■ **Work request**: Reproduce, exactly and in full, only the lines below from the one containing "purple rectangle: (83, 315)" through the one containing "red ellipse: (440, 326)".

Shape position updates
^^^^^^^^
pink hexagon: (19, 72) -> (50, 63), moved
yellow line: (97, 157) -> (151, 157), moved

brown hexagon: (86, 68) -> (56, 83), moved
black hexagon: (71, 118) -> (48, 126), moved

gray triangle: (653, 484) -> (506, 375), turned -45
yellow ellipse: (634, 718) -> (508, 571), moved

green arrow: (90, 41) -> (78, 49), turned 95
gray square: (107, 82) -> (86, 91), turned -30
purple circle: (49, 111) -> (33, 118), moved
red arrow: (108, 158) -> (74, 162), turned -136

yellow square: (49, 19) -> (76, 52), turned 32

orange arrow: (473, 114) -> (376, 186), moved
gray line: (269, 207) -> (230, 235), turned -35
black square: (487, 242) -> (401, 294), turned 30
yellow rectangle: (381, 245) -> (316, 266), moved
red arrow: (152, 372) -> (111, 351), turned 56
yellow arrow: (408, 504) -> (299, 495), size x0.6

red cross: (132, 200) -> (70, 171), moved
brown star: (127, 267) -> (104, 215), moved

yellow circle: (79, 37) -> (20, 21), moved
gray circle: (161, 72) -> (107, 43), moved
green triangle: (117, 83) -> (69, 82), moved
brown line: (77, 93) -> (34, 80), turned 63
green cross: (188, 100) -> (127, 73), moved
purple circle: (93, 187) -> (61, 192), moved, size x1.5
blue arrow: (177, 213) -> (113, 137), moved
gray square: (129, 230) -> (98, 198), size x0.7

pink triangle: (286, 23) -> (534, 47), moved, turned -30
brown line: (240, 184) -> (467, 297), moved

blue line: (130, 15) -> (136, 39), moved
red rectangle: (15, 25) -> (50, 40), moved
^^^^^^^^
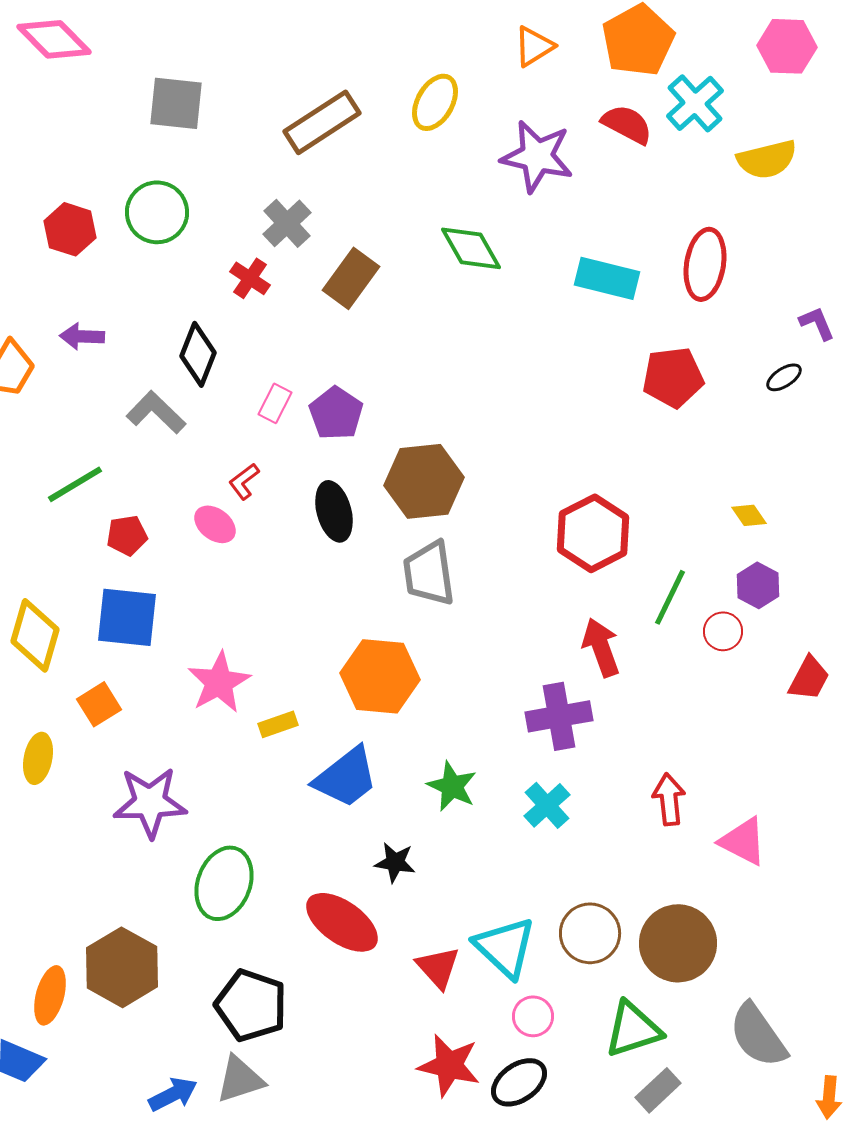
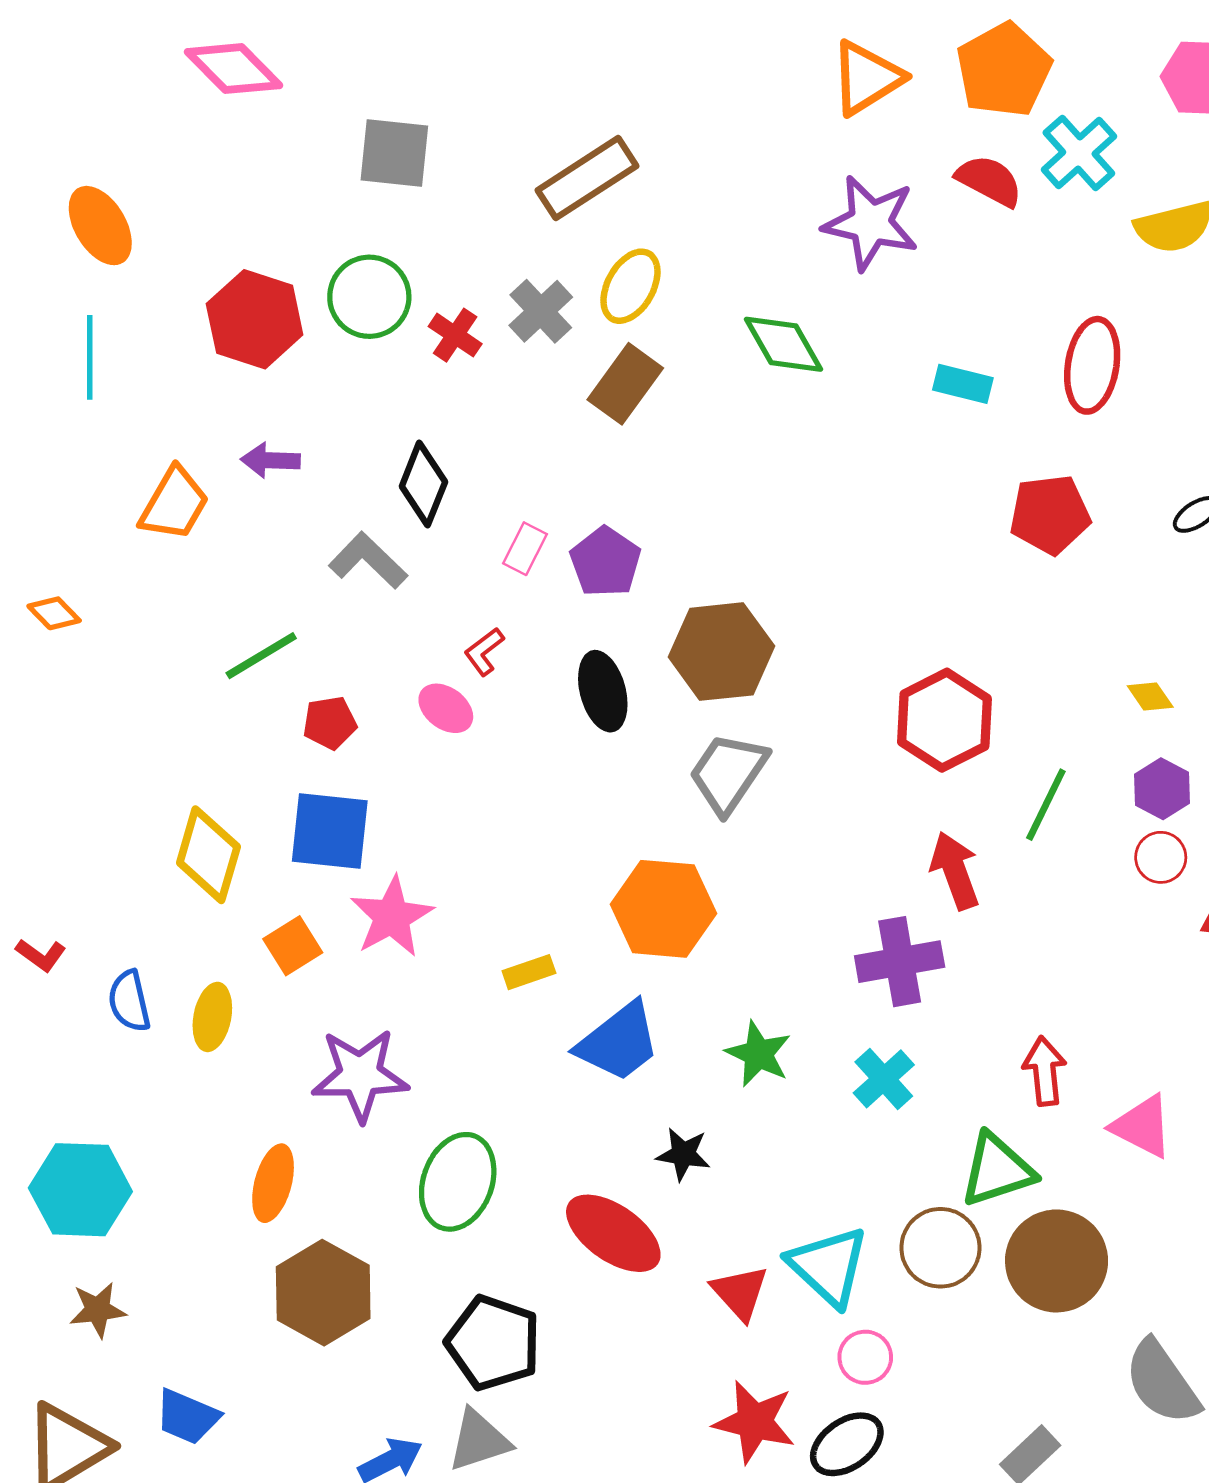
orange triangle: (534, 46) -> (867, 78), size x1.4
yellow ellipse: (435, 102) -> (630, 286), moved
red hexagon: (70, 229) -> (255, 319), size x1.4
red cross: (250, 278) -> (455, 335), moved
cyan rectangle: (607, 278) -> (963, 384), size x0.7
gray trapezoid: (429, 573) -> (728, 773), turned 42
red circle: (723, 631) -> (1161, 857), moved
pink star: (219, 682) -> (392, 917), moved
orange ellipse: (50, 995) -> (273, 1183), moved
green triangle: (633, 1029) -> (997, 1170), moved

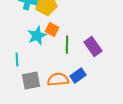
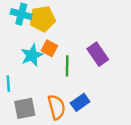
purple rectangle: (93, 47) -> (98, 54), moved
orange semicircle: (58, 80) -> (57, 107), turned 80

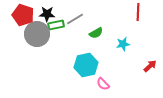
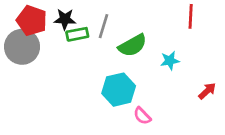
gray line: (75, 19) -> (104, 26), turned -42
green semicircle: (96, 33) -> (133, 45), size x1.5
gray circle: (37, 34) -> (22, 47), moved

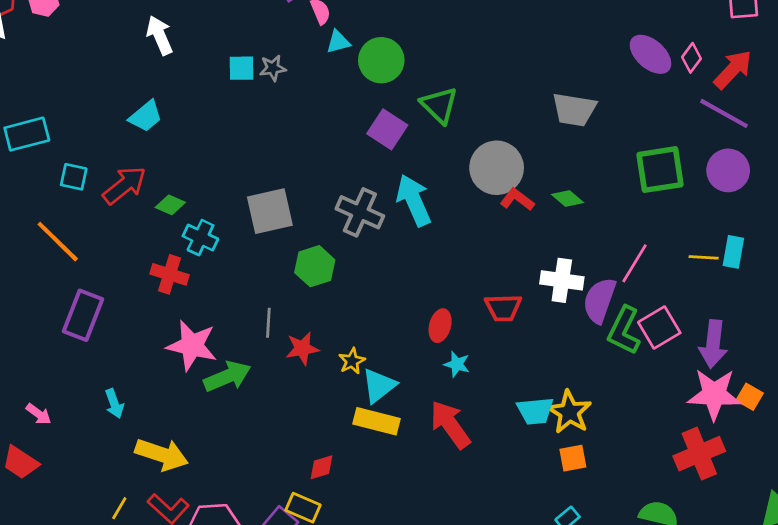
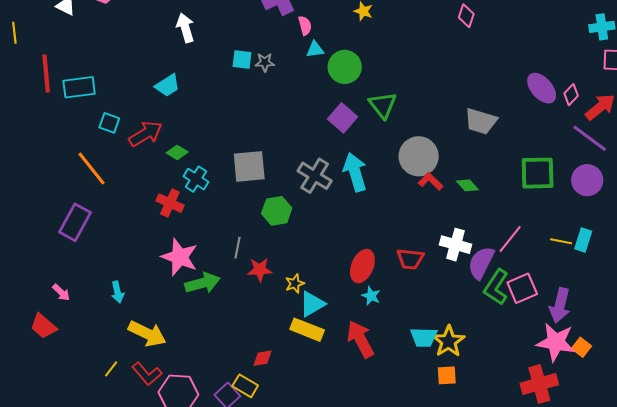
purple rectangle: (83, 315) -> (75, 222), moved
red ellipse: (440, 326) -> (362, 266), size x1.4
^^^^^^^^
■ **Answer box**:
purple rectangle: (83, 315) -> (75, 222), moved
red ellipse: (440, 326) -> (362, 266), size x1.4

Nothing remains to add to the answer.